What you have to do: Reproduce each entry exactly as it reads. Leave the images out.

═══ Task input

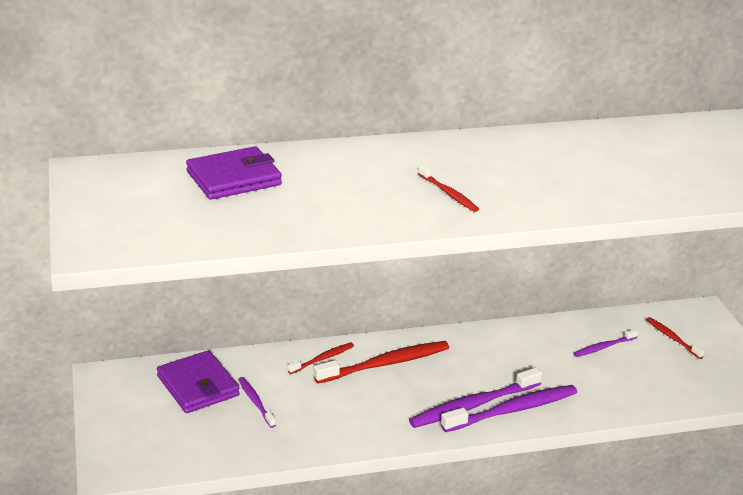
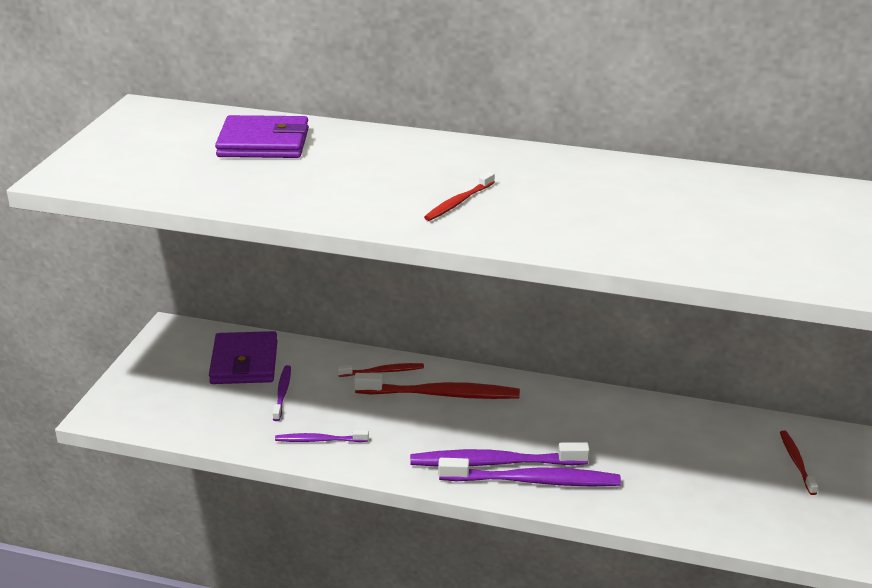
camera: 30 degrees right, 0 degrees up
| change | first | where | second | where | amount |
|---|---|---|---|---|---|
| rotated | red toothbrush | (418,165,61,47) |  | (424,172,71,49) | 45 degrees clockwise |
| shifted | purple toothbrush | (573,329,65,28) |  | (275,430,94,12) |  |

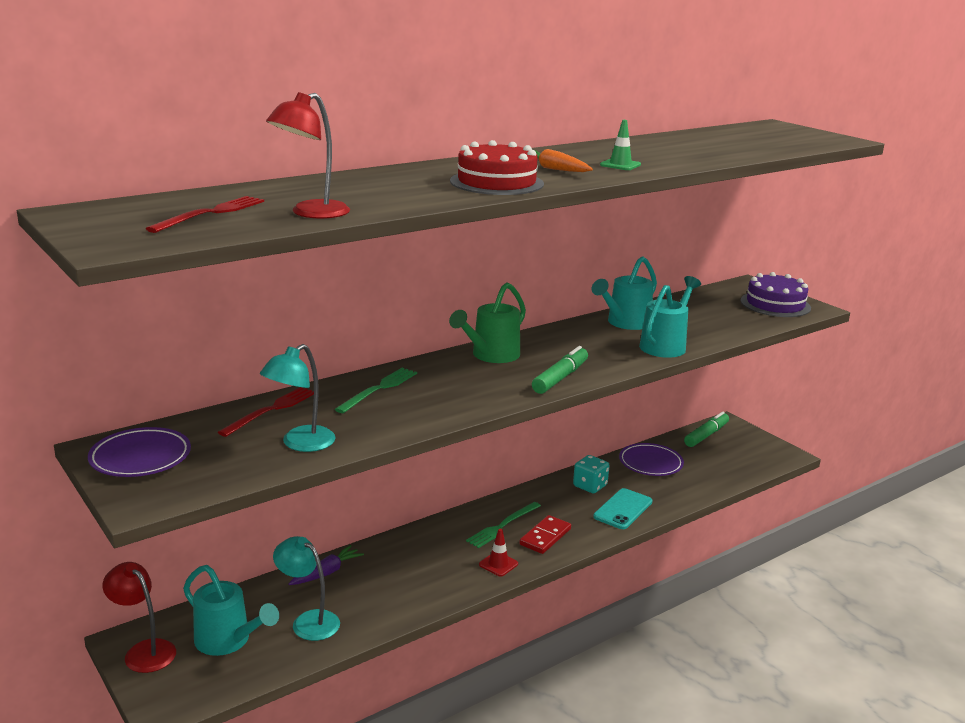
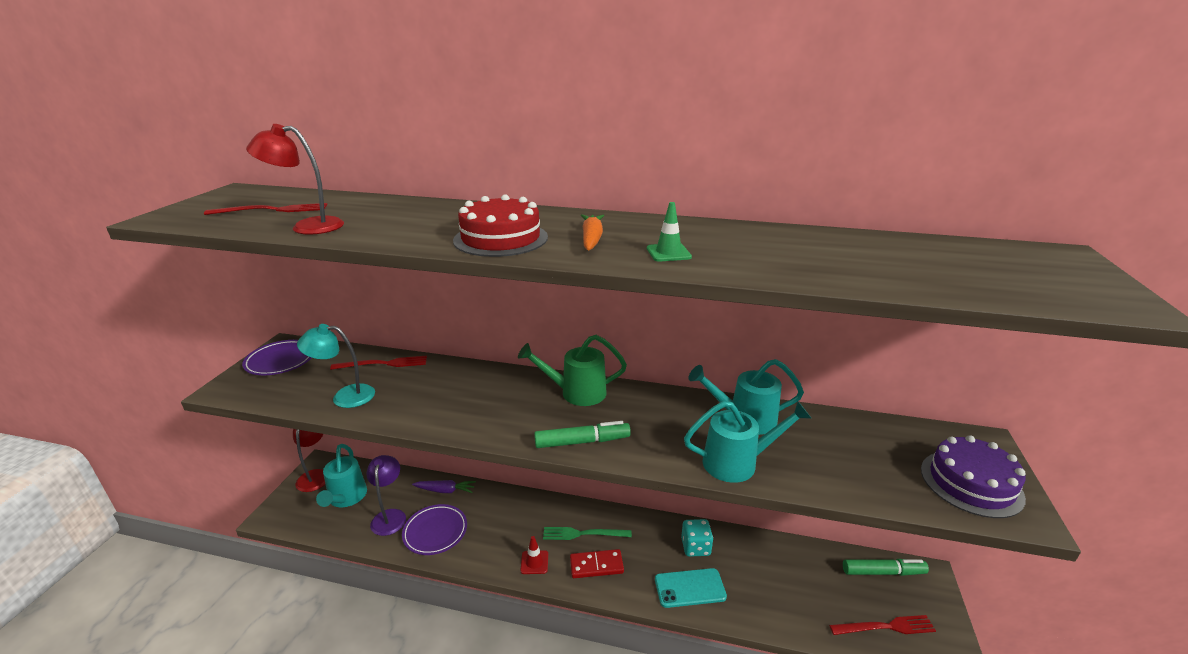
camera: 50 degrees right, 5 degrees up
| change | first | where | second | where | amount |
|---|---|---|---|---|---|
| gone | green fork | (335,368,82,45) |  |  |  |
| shifted | purple plate | (619,443,65,33) |  | (402,504,65,51) |  |
| repainted | turquoise lamp | (273,536,67,105) | purple lamp | (367,455,39,81) |  |
| new |  |  | red fork | (829,615,107,20) |  |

══════

Exercise solution:
camera: 30 degrees right, 0 degrees up
| change | first | where | second | where | amount |
|---|---|---|---|---|---|
| rotated | red toothbrush | (418,165,61,47) |  | (424,172,71,49) | 45 degrees clockwise |
| shifted | purple toothbrush | (573,329,65,28) |  | (275,430,94,12) |  |

camera: 50 degrees right, 5 degrees up
| change | first | where | second | where | amount |
|---|---|---|---|---|---|
| gone | green fork | (335,368,82,45) |  |  |  |
| shifted | purple plate | (619,443,65,33) |  | (402,504,65,51) |  |
| repainted | turquoise lamp | (273,536,67,105) | purple lamp | (367,455,39,81) |  |
| new |  |  | red fork | (829,615,107,20) |  |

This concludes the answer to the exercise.